Problem description.
Copy each line of the material below that includes the string "down".

Data under study.
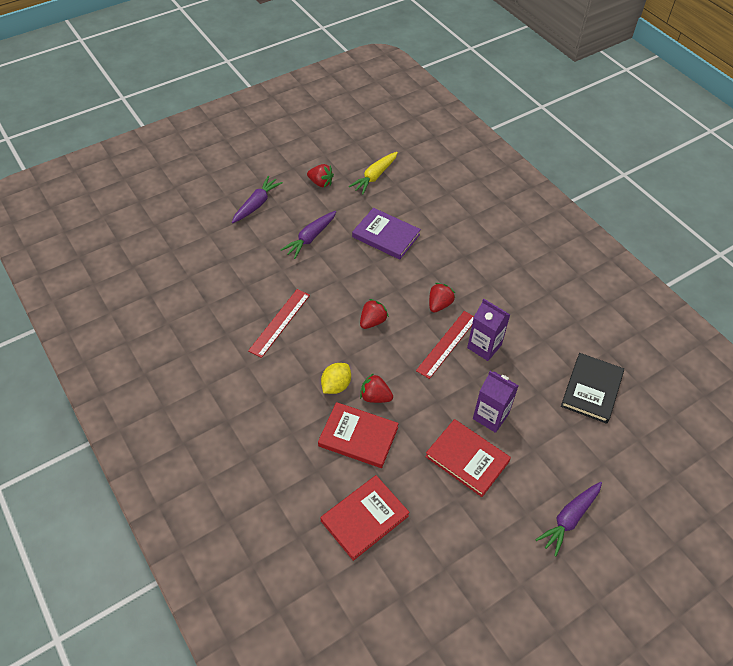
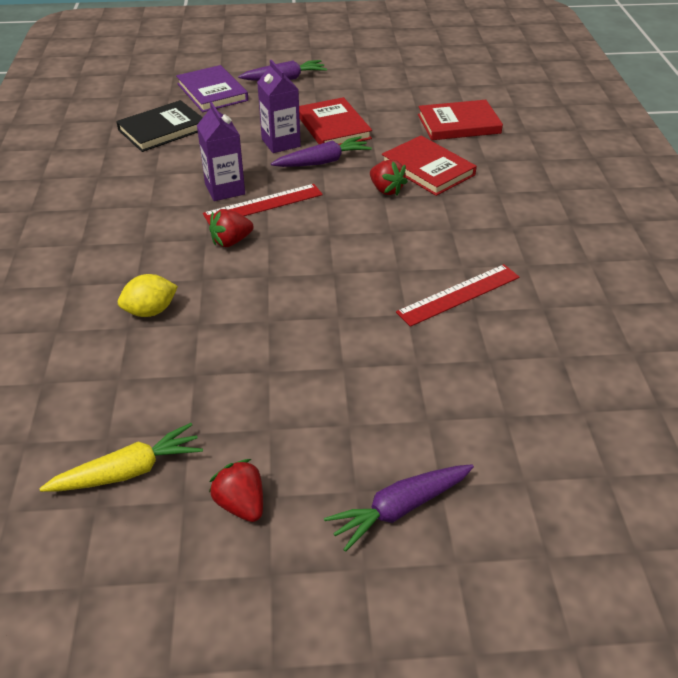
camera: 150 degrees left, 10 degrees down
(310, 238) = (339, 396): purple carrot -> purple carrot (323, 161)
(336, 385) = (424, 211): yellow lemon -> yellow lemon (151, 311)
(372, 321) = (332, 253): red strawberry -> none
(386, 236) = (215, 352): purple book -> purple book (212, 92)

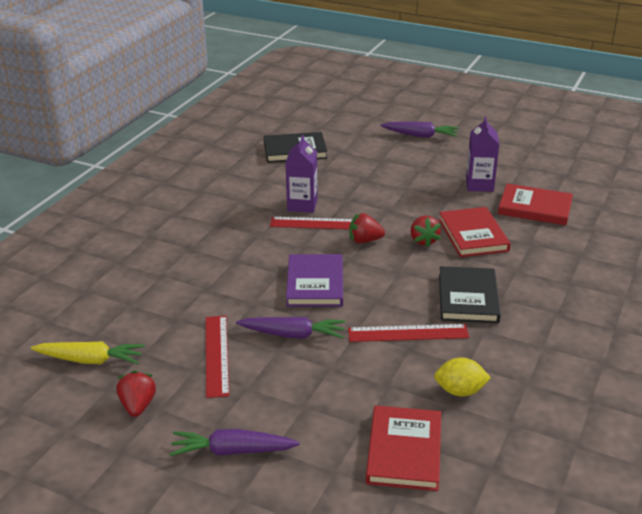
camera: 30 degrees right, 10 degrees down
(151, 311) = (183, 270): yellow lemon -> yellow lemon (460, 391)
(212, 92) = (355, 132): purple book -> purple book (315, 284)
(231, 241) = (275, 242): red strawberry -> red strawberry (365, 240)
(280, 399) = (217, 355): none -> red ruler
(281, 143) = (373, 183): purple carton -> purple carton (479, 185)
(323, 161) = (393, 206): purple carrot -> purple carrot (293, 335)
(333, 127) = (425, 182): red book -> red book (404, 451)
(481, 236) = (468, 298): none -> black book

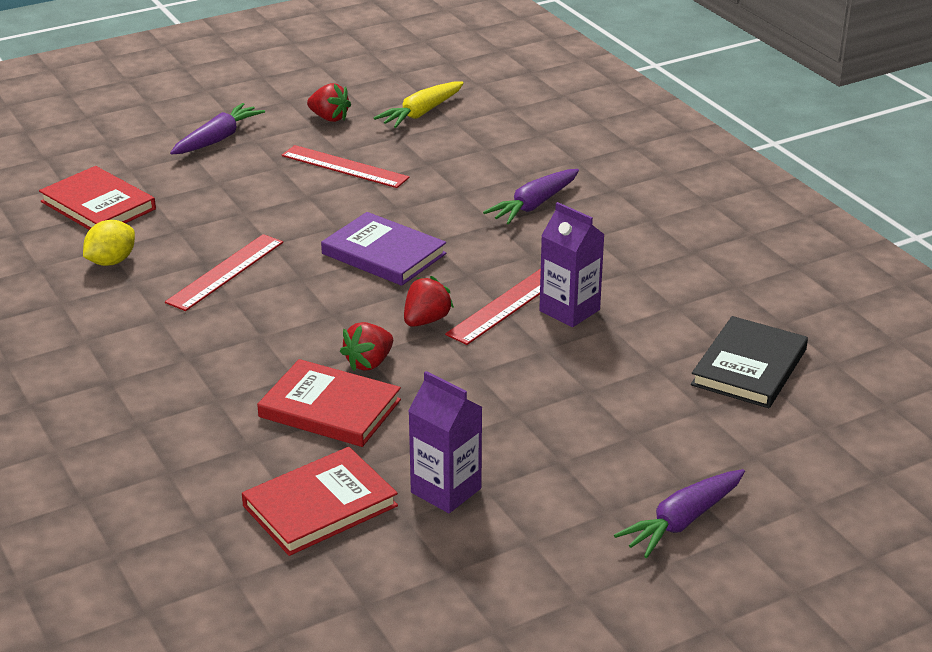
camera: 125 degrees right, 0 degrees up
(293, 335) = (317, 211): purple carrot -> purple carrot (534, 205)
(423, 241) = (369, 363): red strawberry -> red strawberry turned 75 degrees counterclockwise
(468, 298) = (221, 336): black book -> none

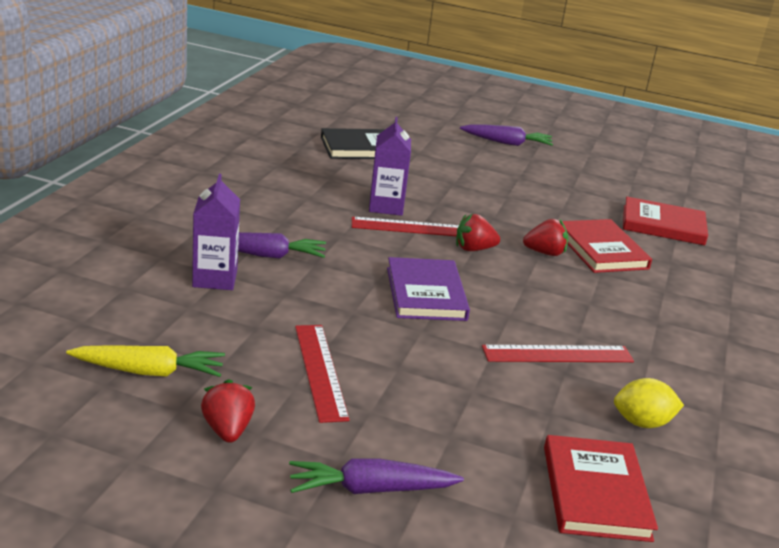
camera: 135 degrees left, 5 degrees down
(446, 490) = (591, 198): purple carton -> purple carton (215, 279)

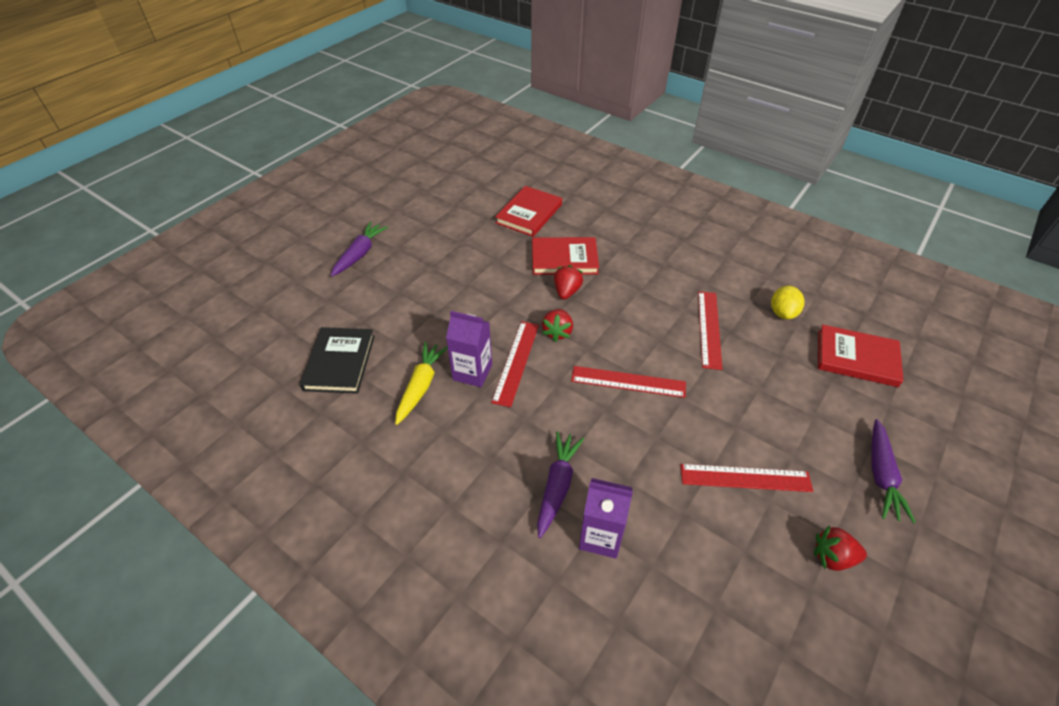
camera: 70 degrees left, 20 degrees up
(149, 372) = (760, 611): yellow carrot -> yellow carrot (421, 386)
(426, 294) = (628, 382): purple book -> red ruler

Written response.
camera: 150 degrees left, 10 degrees down
camera: 30 degrees right, 10 degrees down
camera: 135 degrees left, 5 degrees down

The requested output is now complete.